Exercise description
An exact copy of all the lines below is required, with every image left out.

Provided material
# # # # # # #
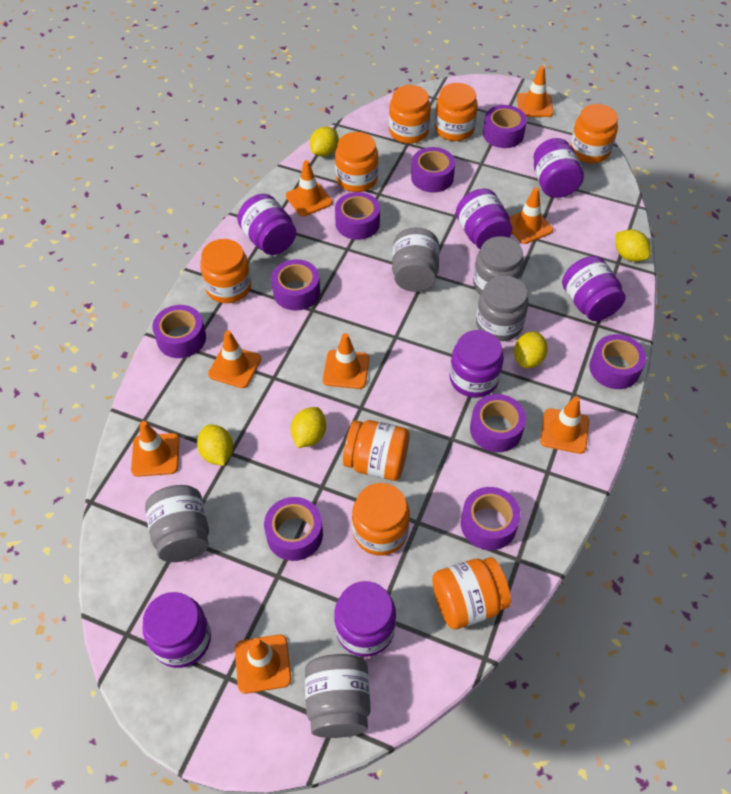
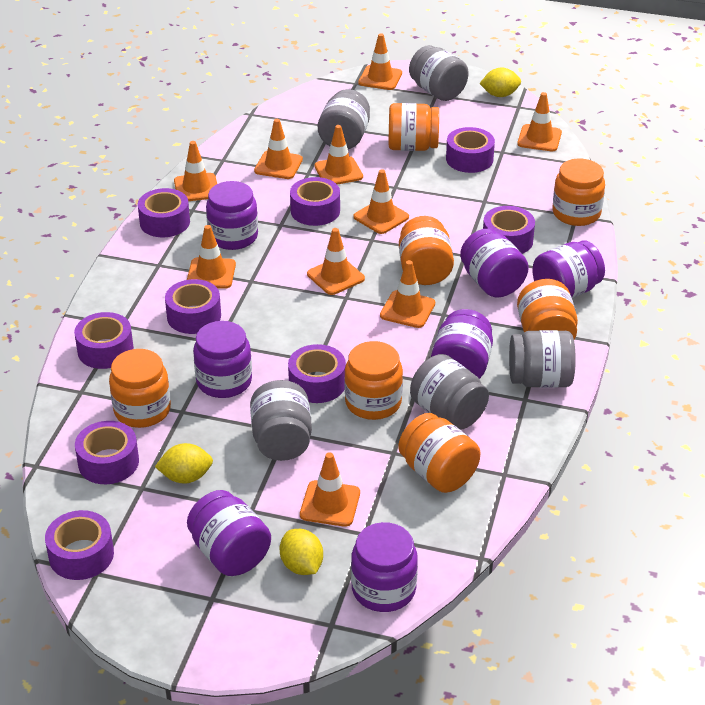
orange jar: 8 -> 7
orange traffic cone: 8 -> 10
yellow lemon: 5 -> 3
# # # # # # #
Task result
orange jar: 8 -> 7
orange traffic cone: 8 -> 10
yellow lemon: 5 -> 3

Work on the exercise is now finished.